§ What the exercise asks:
Filter the records for lines holding the string "crimson".
Start of Materials provided
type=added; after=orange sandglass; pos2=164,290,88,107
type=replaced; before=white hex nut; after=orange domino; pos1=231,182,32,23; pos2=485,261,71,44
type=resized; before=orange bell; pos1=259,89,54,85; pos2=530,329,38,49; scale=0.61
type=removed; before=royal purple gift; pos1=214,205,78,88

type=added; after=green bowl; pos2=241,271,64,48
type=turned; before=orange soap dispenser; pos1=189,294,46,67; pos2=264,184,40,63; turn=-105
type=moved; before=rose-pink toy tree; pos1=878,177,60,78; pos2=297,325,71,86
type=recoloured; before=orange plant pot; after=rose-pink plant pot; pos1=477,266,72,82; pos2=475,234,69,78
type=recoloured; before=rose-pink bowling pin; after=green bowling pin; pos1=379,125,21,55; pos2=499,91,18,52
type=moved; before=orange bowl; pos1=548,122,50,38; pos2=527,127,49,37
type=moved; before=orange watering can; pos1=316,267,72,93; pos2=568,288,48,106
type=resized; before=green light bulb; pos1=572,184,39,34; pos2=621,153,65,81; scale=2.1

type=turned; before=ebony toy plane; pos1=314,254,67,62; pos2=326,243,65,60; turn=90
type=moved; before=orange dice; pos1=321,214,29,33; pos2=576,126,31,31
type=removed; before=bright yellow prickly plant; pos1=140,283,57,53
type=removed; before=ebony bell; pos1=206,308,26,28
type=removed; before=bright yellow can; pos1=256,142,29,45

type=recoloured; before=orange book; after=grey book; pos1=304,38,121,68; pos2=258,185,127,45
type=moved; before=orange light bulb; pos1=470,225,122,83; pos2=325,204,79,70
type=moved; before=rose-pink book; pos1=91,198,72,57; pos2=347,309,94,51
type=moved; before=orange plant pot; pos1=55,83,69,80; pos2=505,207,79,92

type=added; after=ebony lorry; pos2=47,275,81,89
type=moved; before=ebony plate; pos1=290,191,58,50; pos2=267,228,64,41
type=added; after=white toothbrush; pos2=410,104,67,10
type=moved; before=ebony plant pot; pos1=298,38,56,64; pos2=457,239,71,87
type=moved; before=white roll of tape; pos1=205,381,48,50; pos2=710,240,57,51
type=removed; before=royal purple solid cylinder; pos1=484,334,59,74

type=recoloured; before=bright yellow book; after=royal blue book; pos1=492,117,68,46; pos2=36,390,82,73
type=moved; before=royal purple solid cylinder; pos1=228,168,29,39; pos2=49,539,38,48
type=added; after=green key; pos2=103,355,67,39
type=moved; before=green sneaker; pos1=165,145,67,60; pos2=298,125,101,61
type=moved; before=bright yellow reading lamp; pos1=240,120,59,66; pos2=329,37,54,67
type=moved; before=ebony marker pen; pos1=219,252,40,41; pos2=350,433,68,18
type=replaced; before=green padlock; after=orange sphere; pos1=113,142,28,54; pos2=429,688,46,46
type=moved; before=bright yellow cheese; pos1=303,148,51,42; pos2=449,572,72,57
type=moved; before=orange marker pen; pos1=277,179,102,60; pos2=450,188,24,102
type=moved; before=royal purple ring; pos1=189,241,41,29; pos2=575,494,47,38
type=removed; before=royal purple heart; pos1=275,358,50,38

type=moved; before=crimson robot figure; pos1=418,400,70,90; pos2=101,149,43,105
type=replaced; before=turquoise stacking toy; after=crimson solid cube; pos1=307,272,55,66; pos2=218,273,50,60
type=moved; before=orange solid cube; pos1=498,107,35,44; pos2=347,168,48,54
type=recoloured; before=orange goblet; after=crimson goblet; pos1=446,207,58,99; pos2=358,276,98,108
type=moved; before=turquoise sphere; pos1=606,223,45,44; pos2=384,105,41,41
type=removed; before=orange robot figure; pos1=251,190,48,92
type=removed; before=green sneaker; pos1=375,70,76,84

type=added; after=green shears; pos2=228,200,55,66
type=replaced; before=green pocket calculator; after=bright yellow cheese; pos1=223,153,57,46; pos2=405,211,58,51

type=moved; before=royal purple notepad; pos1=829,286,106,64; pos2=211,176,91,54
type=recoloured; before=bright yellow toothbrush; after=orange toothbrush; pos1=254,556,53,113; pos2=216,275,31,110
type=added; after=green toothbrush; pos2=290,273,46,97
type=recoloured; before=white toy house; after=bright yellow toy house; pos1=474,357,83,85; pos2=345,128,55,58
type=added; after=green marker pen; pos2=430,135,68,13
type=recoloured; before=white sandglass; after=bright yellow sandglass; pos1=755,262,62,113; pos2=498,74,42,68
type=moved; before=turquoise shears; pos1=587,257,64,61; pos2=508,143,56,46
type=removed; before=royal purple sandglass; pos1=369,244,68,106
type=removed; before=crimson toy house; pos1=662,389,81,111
End of Materials provided
§ Written response:
type=moved; before=crimson robot figure; pos1=418,400,70,90; pos2=101,149,43,105
type=replaced; before=turquoise stacking toy; after=crimson solid cube; pos1=307,272,55,66; pos2=218,273,50,60
type=recoloured; before=orange goblet; after=crimson goblet; pos1=446,207,58,99; pos2=358,276,98,108
type=removed; before=crimson toy house; pos1=662,389,81,111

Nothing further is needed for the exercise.